(INSTRUCTIONS TO FOLLOW) Repeat the data below exactly, dropping any pictures it holds.
INPUT DATA section start
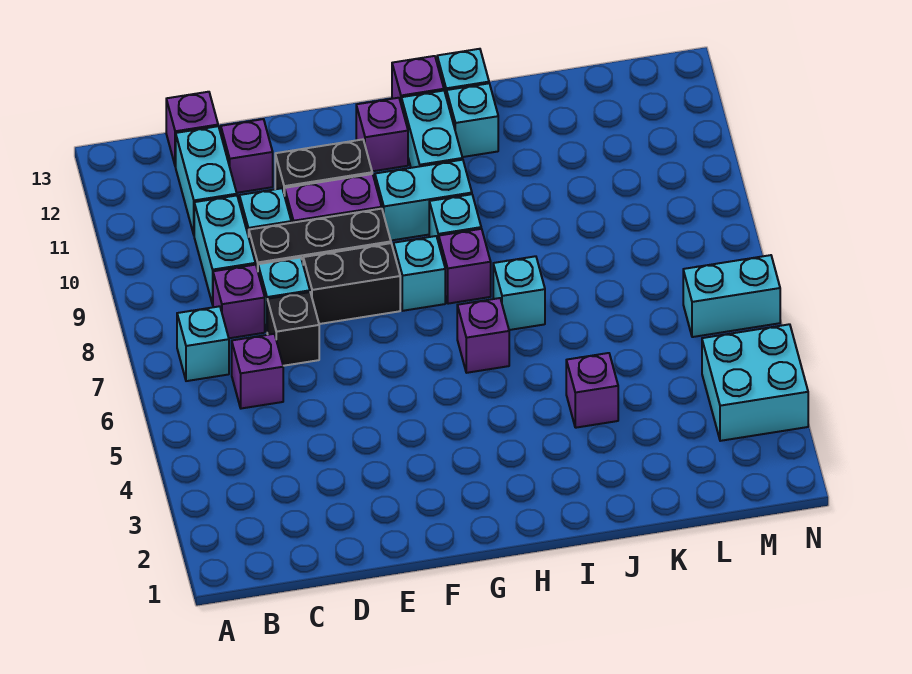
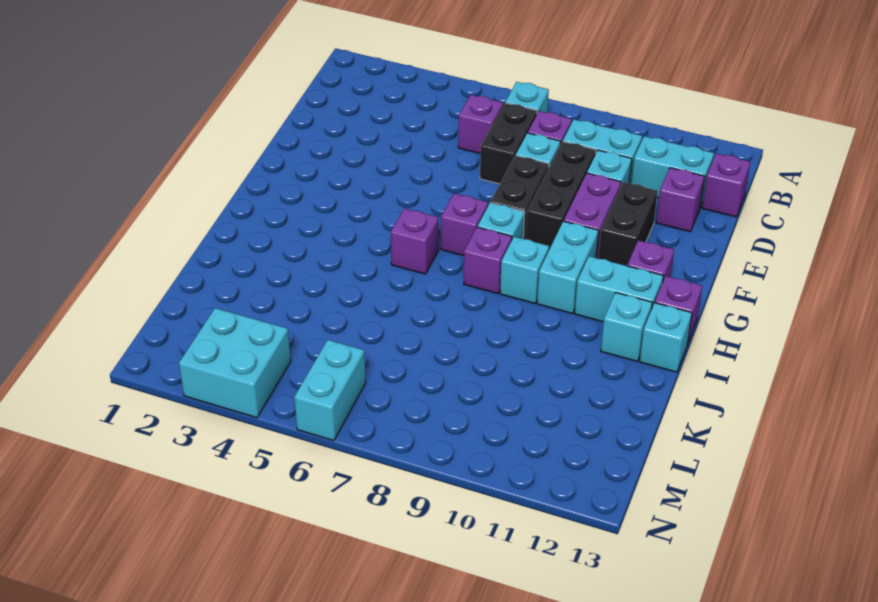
black brick D7 level 1 -> black brick C7:D7 level 1
cyan brick I7 level 1 -> none
purple brick J4 level 1 -> purple brick G7 level 1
INPUT DATA section end
(PROBLEM SOLUTION)
black brick D7 level 1 -> black brick C7:D7 level 1
cyan brick I7 level 1 -> none
purple brick J4 level 1 -> purple brick G7 level 1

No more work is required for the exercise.